Task objective: Output exactly the lines that come between the start of the material and the line containing "replaced: walec (różowy)", both ends included, with the pictures omitted.
====
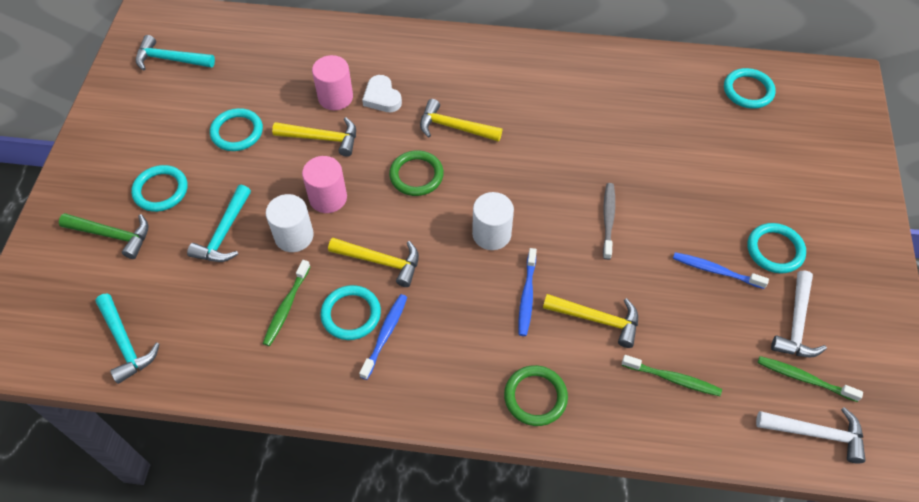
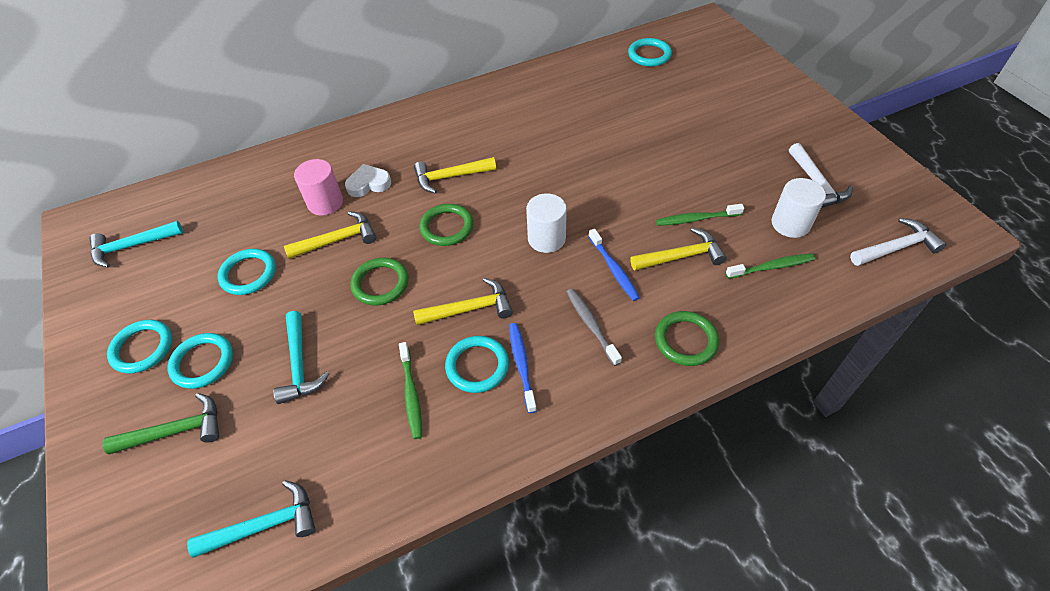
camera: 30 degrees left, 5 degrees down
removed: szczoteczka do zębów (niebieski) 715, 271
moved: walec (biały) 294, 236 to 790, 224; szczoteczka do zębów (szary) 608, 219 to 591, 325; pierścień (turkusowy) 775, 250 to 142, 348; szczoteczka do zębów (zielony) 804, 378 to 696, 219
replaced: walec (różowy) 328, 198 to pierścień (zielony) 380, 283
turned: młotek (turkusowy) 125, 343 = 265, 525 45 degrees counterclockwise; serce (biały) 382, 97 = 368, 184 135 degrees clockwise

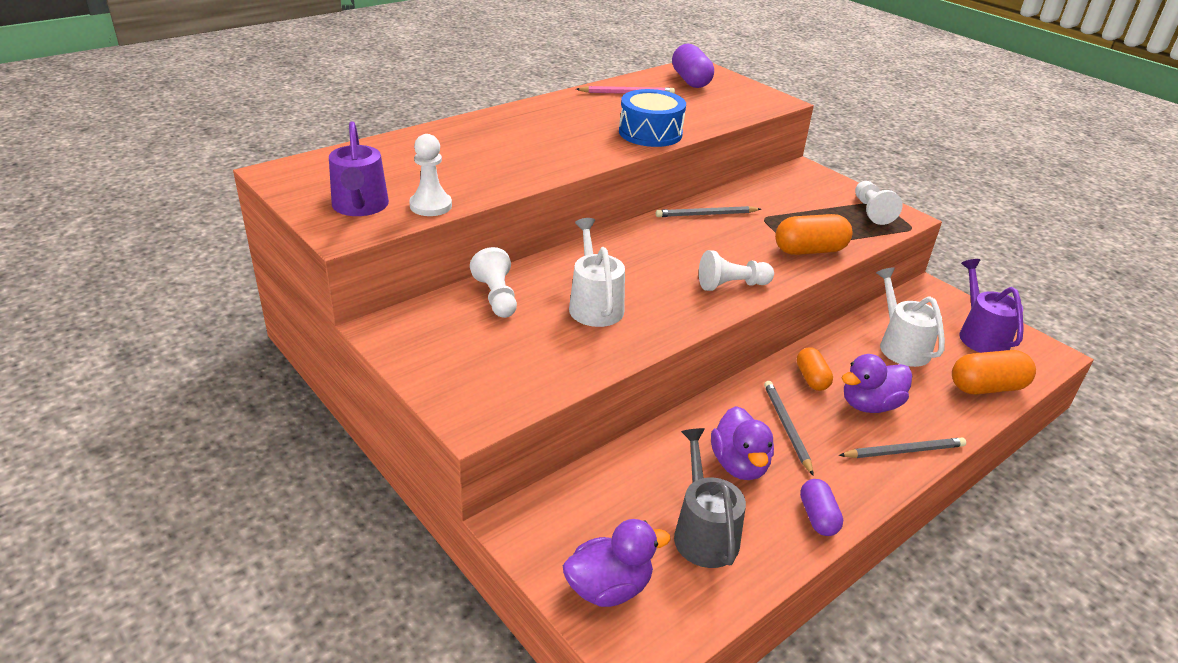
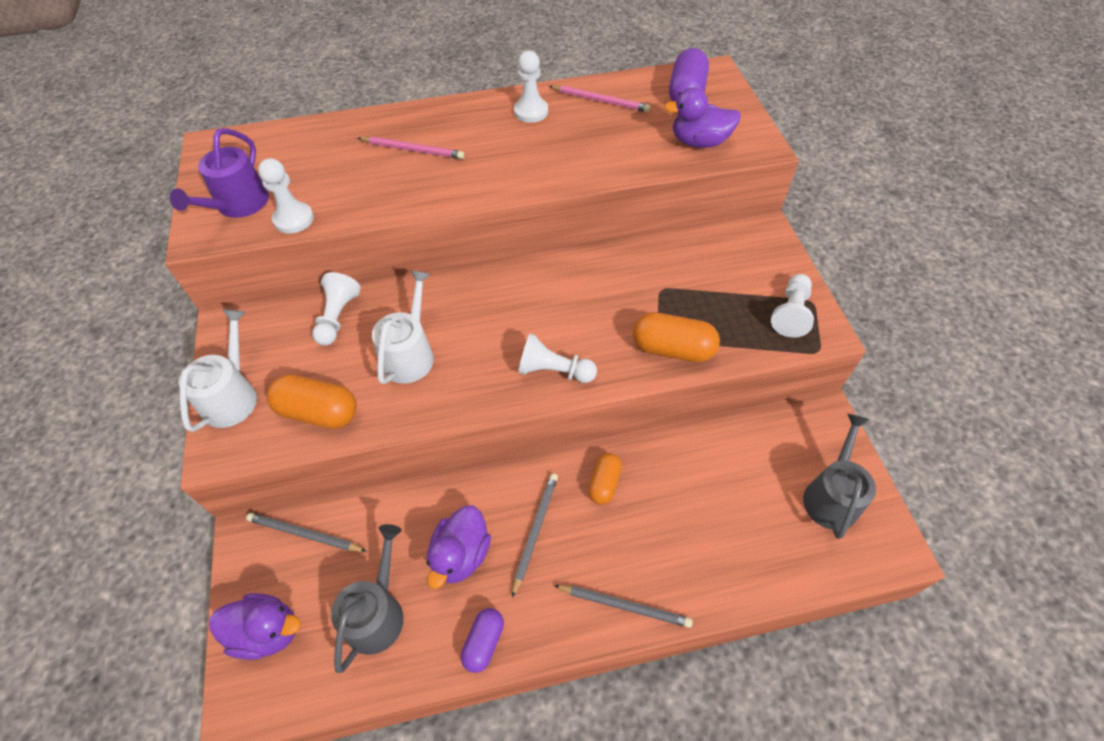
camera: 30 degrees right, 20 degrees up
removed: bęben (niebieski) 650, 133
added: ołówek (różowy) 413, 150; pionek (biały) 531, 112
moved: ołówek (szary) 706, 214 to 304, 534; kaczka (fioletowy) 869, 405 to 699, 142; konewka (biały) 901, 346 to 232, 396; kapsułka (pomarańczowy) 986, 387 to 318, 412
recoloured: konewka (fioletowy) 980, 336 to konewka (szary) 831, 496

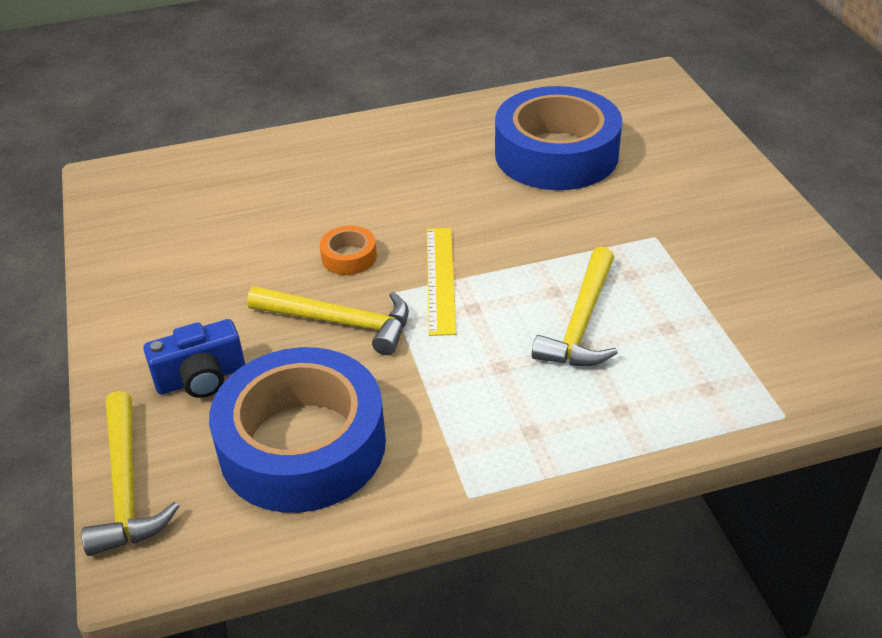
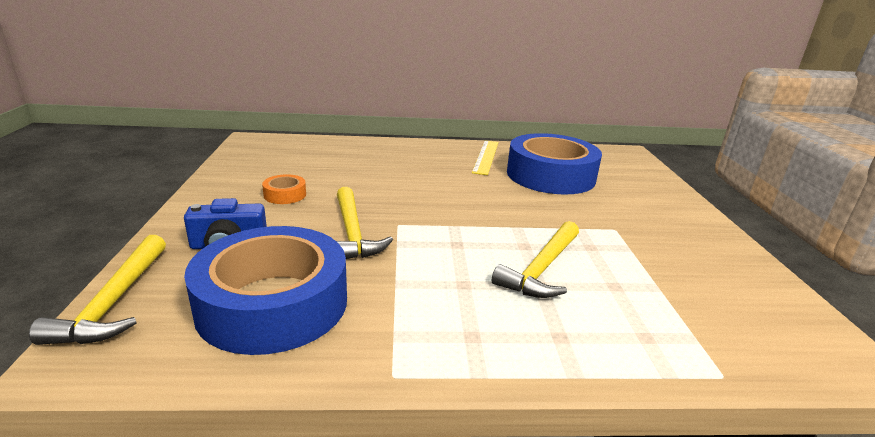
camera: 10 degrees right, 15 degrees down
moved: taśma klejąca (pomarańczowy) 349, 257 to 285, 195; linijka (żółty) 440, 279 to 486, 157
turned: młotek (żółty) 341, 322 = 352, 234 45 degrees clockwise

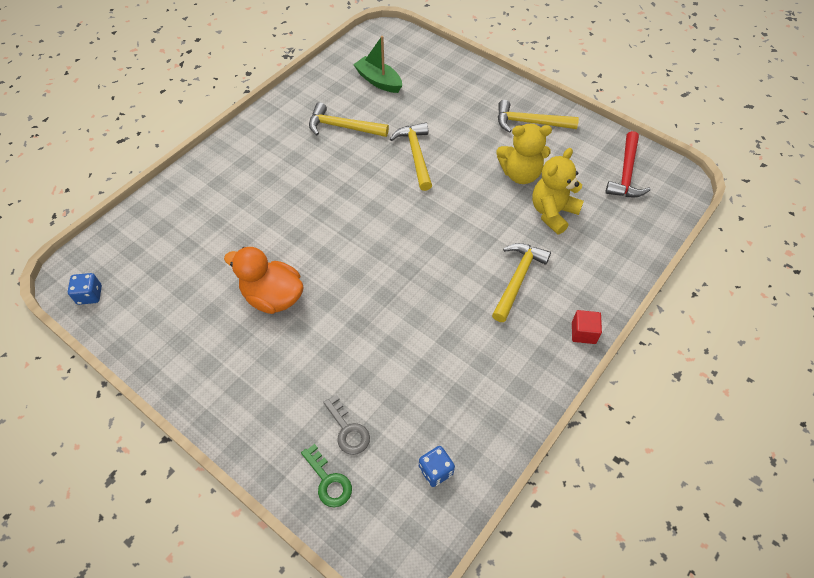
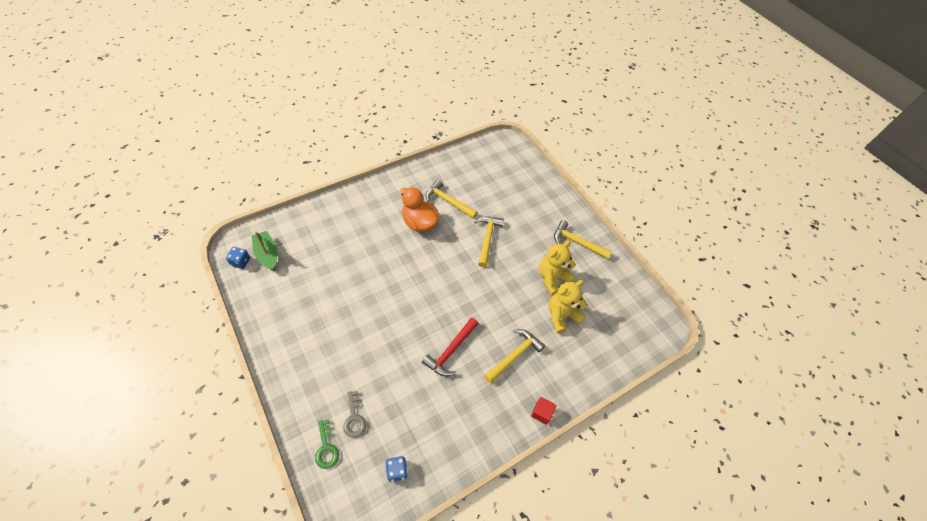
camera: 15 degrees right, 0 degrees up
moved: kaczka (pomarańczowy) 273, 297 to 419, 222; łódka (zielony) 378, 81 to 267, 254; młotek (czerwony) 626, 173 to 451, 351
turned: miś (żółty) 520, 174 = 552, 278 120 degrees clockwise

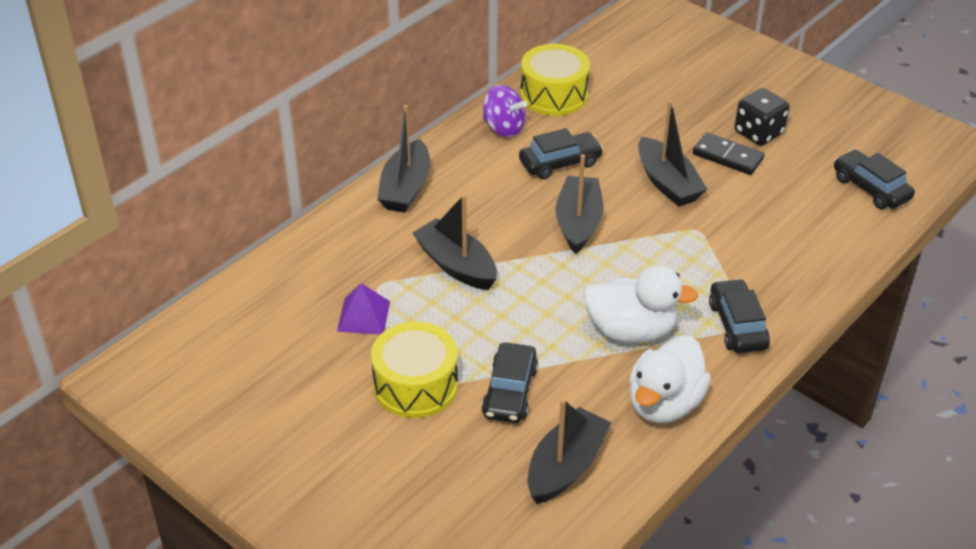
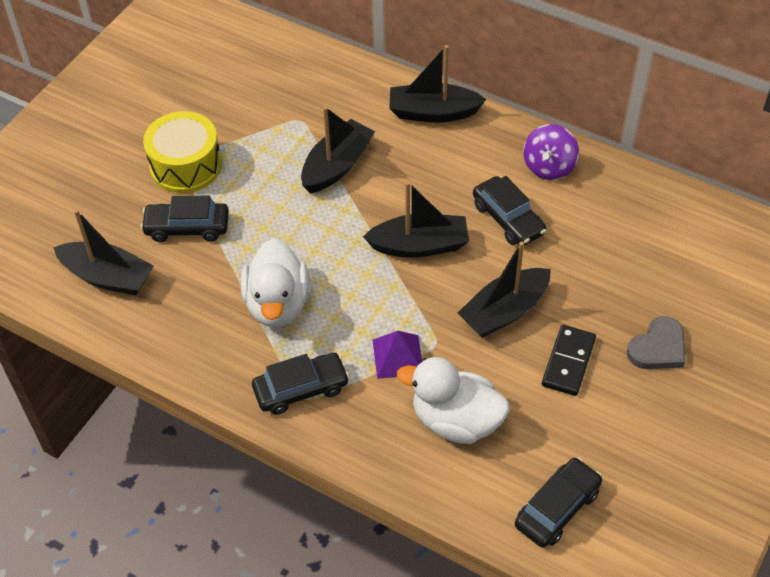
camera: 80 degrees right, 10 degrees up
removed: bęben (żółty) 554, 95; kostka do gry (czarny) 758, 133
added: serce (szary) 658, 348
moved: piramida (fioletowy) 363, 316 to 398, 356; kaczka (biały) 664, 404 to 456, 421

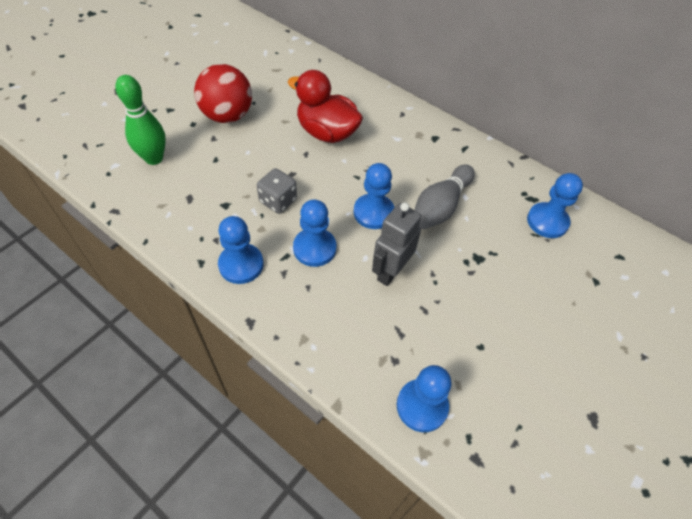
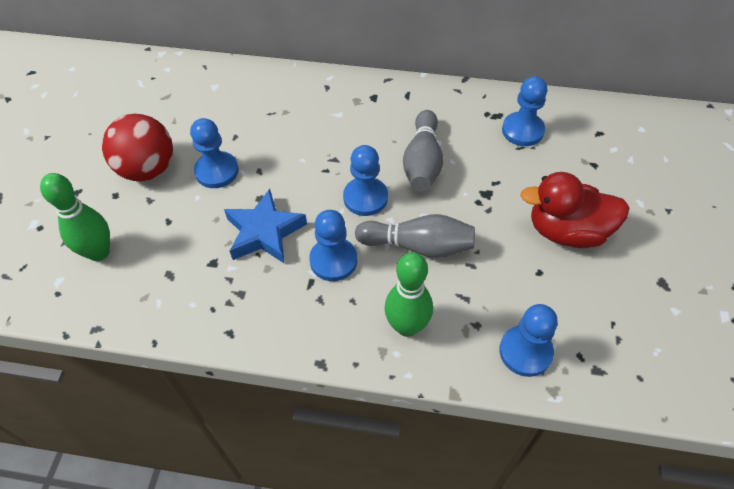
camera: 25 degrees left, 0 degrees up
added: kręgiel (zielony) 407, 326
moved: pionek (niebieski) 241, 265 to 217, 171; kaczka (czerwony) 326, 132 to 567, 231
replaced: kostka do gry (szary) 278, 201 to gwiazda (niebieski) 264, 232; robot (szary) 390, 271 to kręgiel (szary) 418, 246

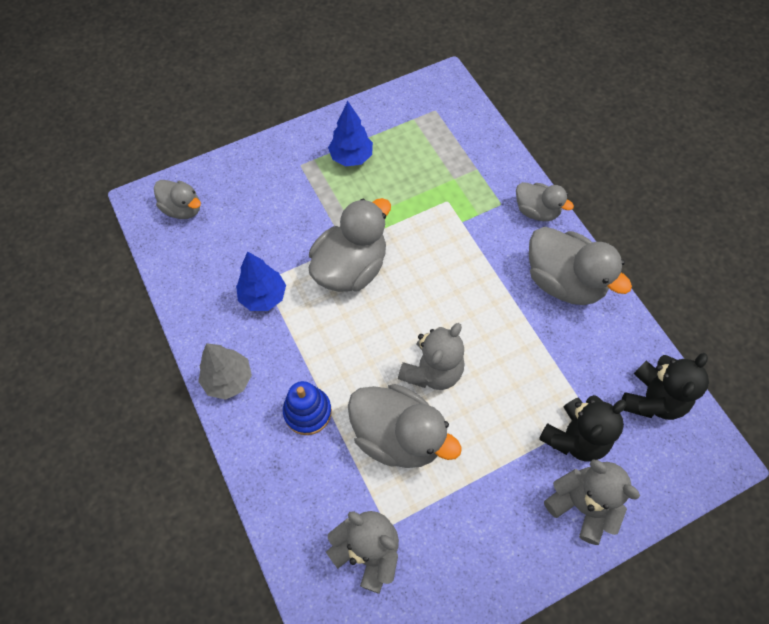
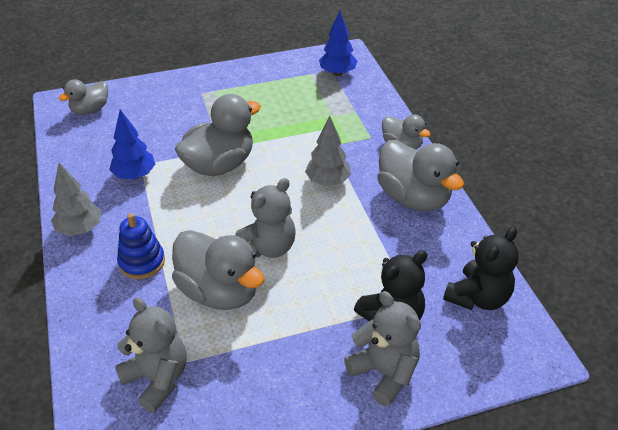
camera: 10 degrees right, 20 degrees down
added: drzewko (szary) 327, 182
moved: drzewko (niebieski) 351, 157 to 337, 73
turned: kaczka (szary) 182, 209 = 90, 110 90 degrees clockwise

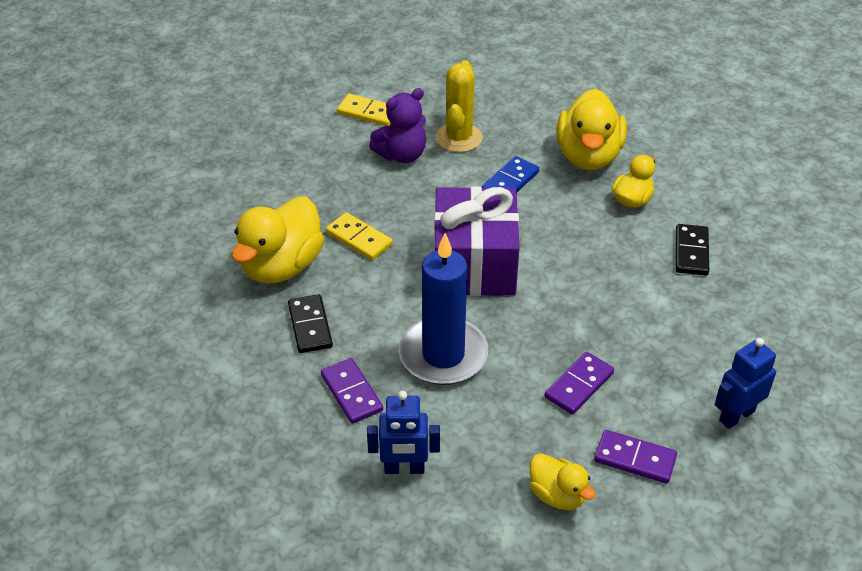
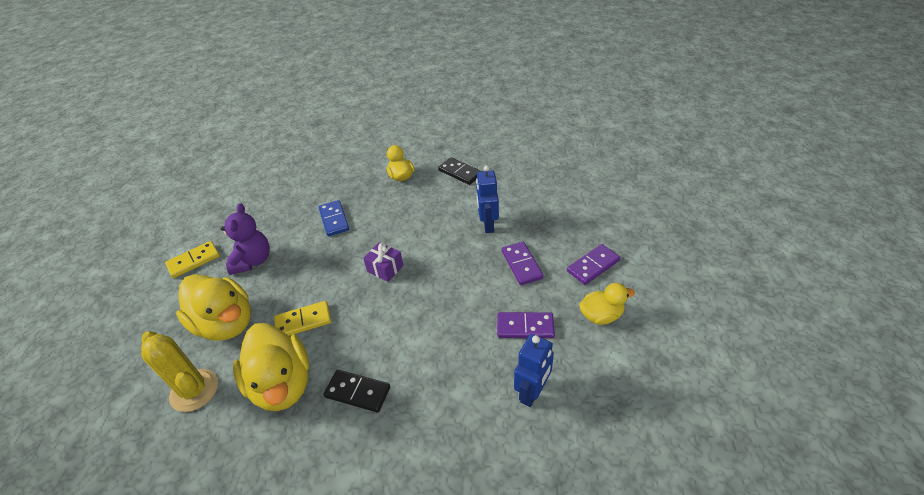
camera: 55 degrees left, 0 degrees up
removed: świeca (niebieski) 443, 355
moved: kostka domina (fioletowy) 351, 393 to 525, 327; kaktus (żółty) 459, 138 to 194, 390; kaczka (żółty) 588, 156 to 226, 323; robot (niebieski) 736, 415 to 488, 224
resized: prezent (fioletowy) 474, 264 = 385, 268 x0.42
====
Exercise solution:
camera: 30 degrees left, 5 degrees down
removed: szczoteczka do zębów (niebieski) 715, 271
moved: walec (biały) 294, 236 to 790, 224; szczoteczka do zębów (szary) 608, 219 to 591, 325; pierścień (turkusowy) 775, 250 to 142, 348; szczoteczka do zębów (zielony) 804, 378 to 696, 219
replaced: walec (różowy) 328, 198 to pierścień (zielony) 380, 283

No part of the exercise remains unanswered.